- [What you have to do]: Take the line with "C5: 100nF (GND, VBAT) -> 680nF (GND, VBAT)" as the first and the last line of the data as the end. Write out both and every line between exactly, except pictures.

[Stored items]
☆ ☆ ☆ ☆

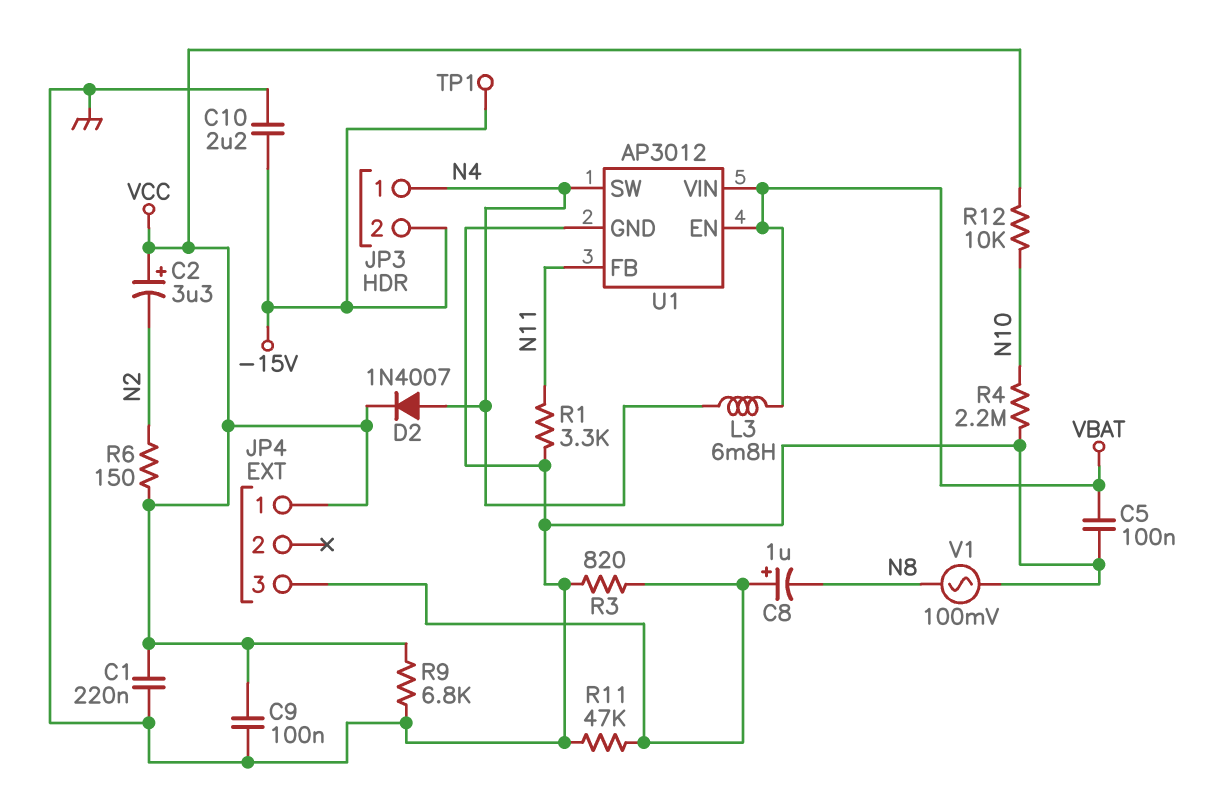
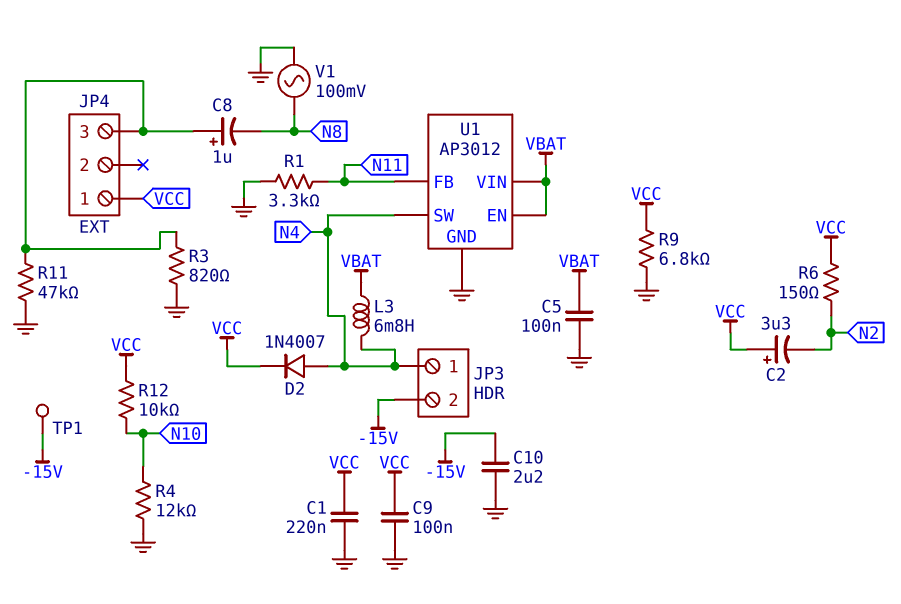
R4: 2.2M (GND, N10) -> 12k (GND, N10)

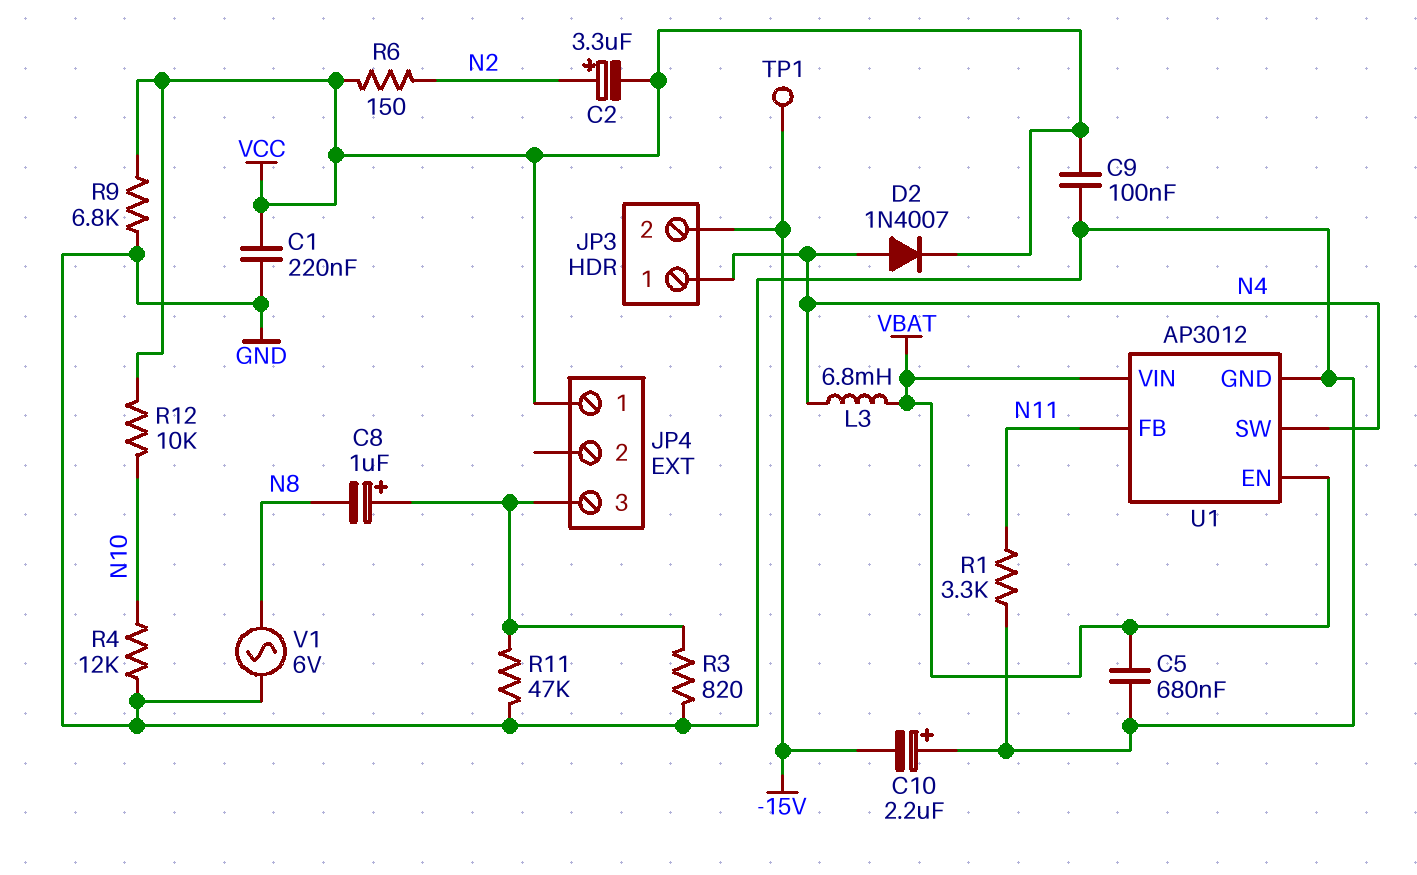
C2: 3.3uF (plus VCC, minus N2) -> 3.3uF (plus N2, minus VCC)
C5: 100nF (GND, VBAT) -> 680nF (GND, VBAT)
C10: 2.2uF (-15V, GND) -> 2.2uF (plus GND, minus -15V)
V1: AC 100mV (GND, N8) -> AC 6V (GND, N8)

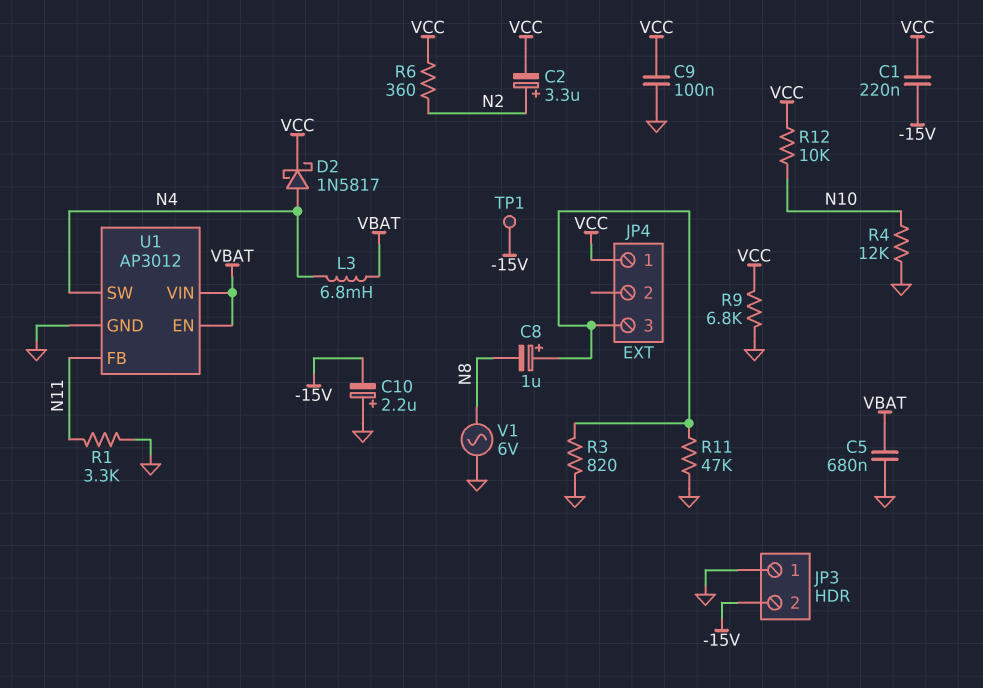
C1: 220nF (GND, VCC) -> 220nF (-15V, VCC)
D2: diode 1N4007 (A N4, K VCC) -> schottky 1N5817 (A N4, K VCC)
JP3 pin 1: N4 -> GND
R6: 150 (N2, VCC) -> 360 (N2, VCC)

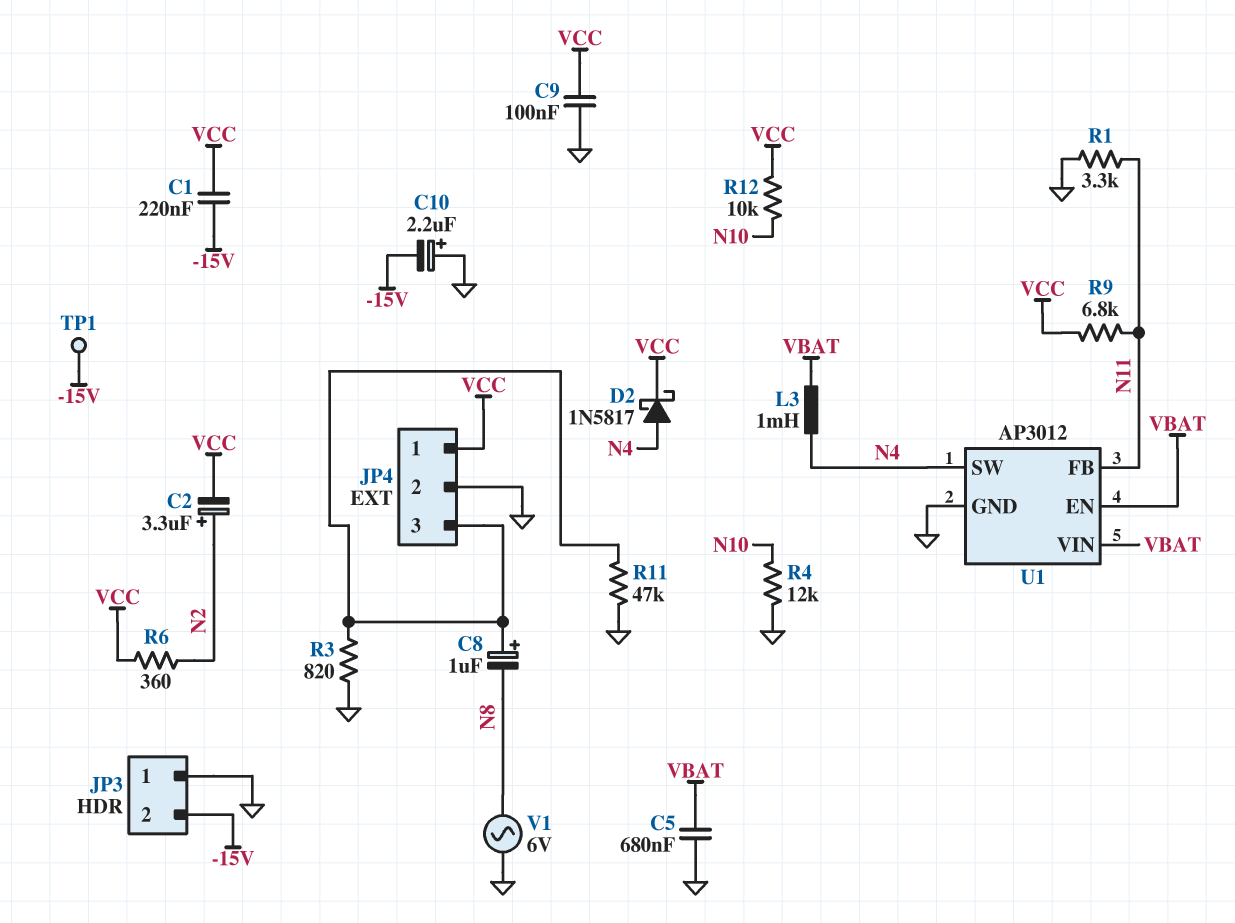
JP4 pin 2: none -> GND
L3: 6.8mH (N4, VBAT) -> 1mH (N4, VBAT)
R9: 6.8k (GND, VCC) -> 6.8k (N11, VCC)

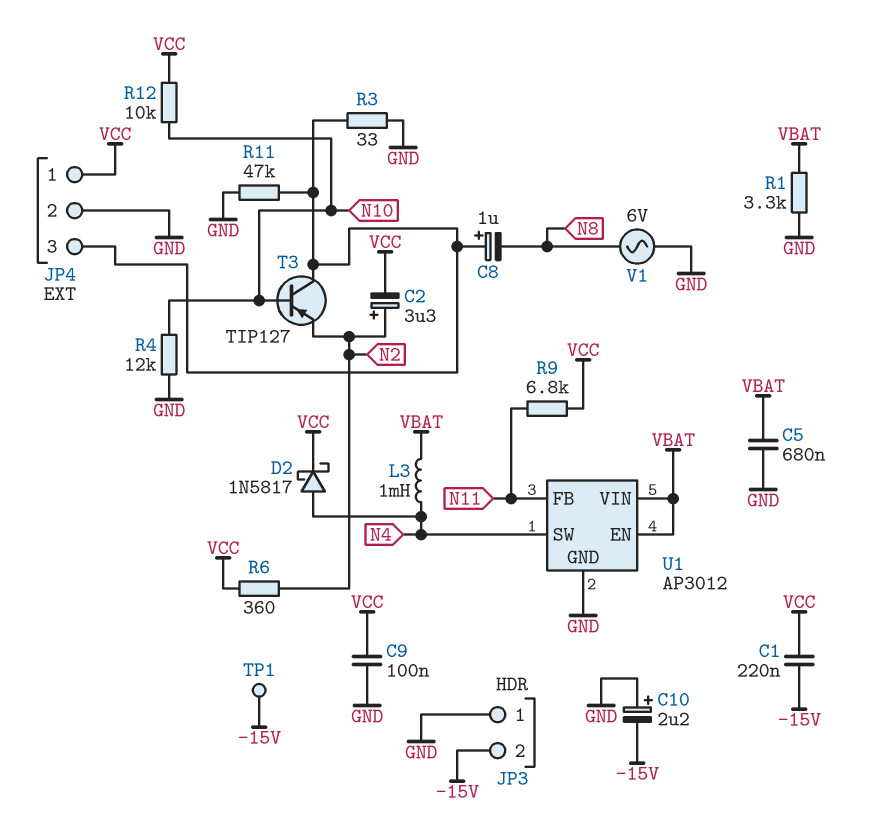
R1: 3.3k (GND, N11) -> 3.3k (GND, VBAT)
R3: 820 (GND, JP4/3) -> 33 (GND, JP4/3)
T3: none -> PNP TIP127 (B N10, C JP4/3, E N2)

☆ ☆ ☆ ☆

- [Answer space]:
C5: 100nF (GND, VBAT) -> 680nF (GND, VBAT)
C10: 2.2uF (-15V, GND) -> 2.2uF (plus GND, minus -15V)
V1: AC 100mV (GND, N8) -> AC 6V (GND, N8)

C1: 220nF (GND, VCC) -> 220nF (-15V, VCC)
D2: diode 1N4007 (A N4, K VCC) -> schottky 1N5817 (A N4, K VCC)
JP3 pin 1: N4 -> GND
R6: 150 (N2, VCC) -> 360 (N2, VCC)

JP4 pin 2: none -> GND
L3: 6.8mH (N4, VBAT) -> 1mH (N4, VBAT)
R9: 6.8k (GND, VCC) -> 6.8k (N11, VCC)

R1: 3.3k (GND, N11) -> 3.3k (GND, VBAT)
R3: 820 (GND, JP4/3) -> 33 (GND, JP4/3)
T3: none -> PNP TIP127 (B N10, C JP4/3, E N2)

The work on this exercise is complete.